Find the line containing "D209: diode (A" in the listing below. Repeat it exactly, along with each following line up to and including the one containing "R201: 510 (+15V, GND) -> 510 (+15V, VREF)".

[Records for processing]:
# # # # #

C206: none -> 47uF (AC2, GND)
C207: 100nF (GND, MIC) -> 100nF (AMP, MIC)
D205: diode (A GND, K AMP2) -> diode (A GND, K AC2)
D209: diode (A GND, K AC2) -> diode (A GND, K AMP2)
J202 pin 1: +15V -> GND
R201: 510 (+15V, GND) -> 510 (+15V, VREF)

# # # # #

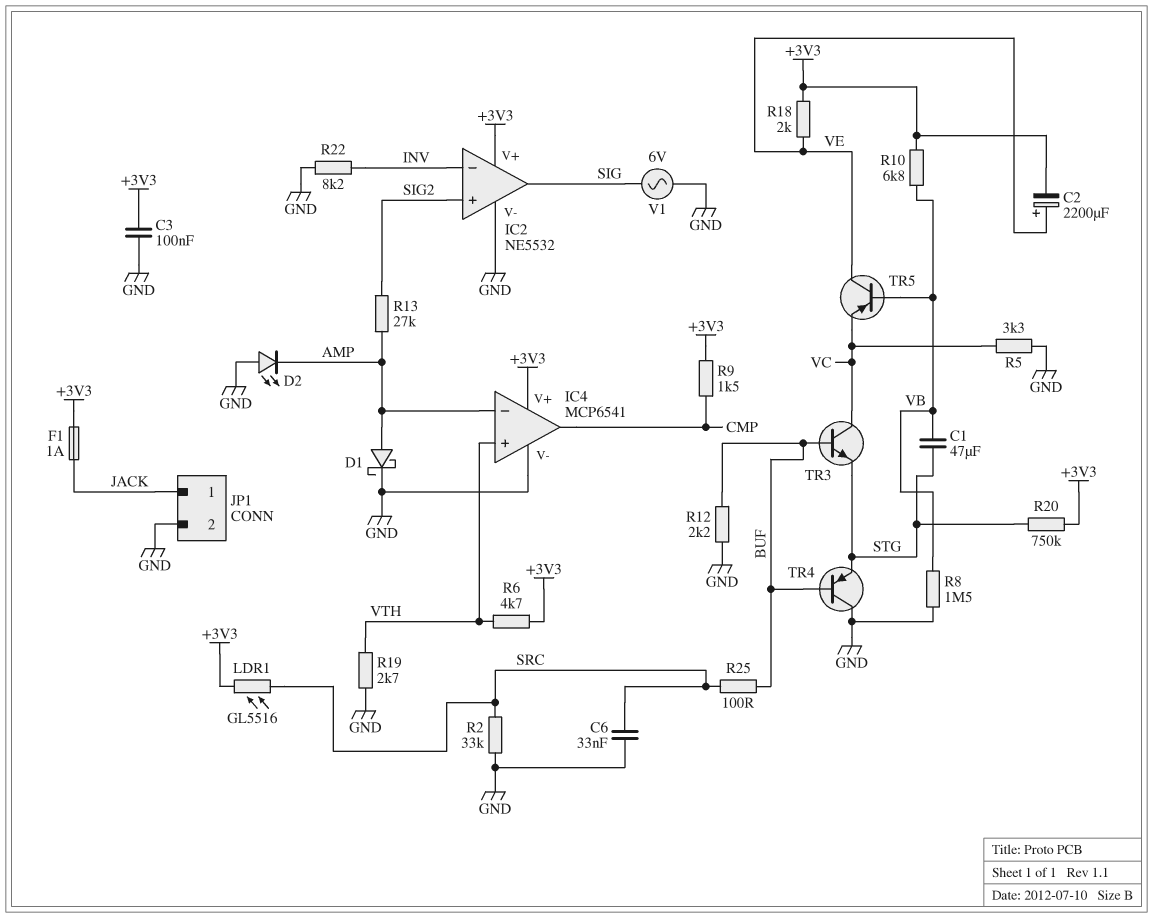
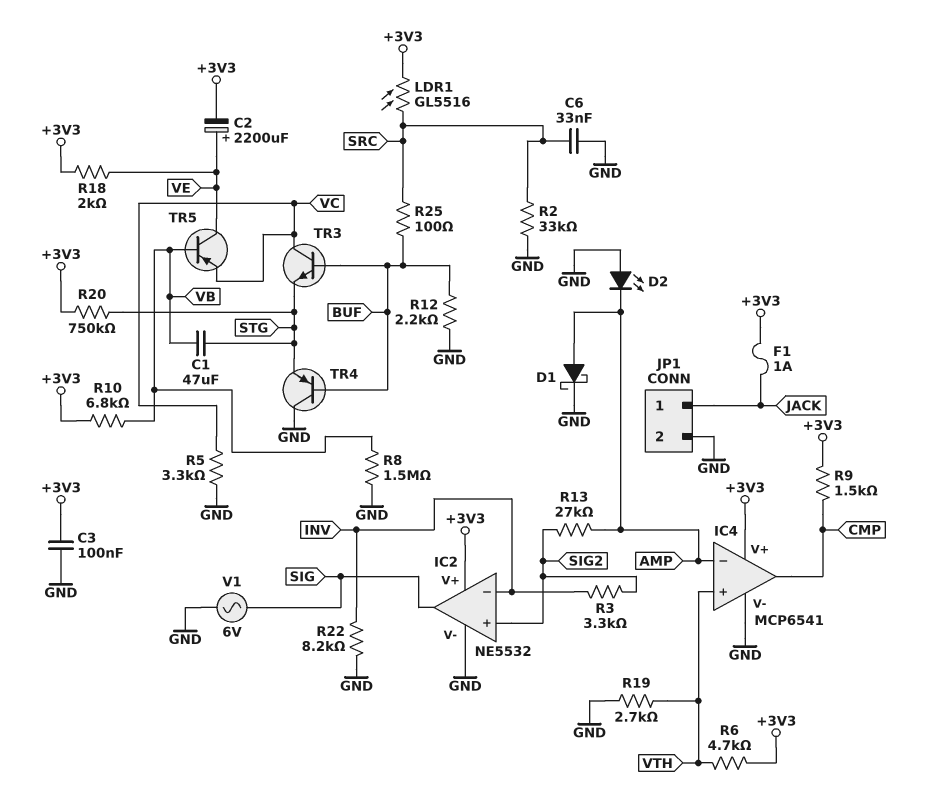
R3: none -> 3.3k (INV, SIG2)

# # # # #

[Exercise response]:
D209: diode (A GND, K AC2) -> diode (A GND, K AMP2)
J202 pin 1: +15V -> GND
R201: 510 (+15V, GND) -> 510 (+15V, VREF)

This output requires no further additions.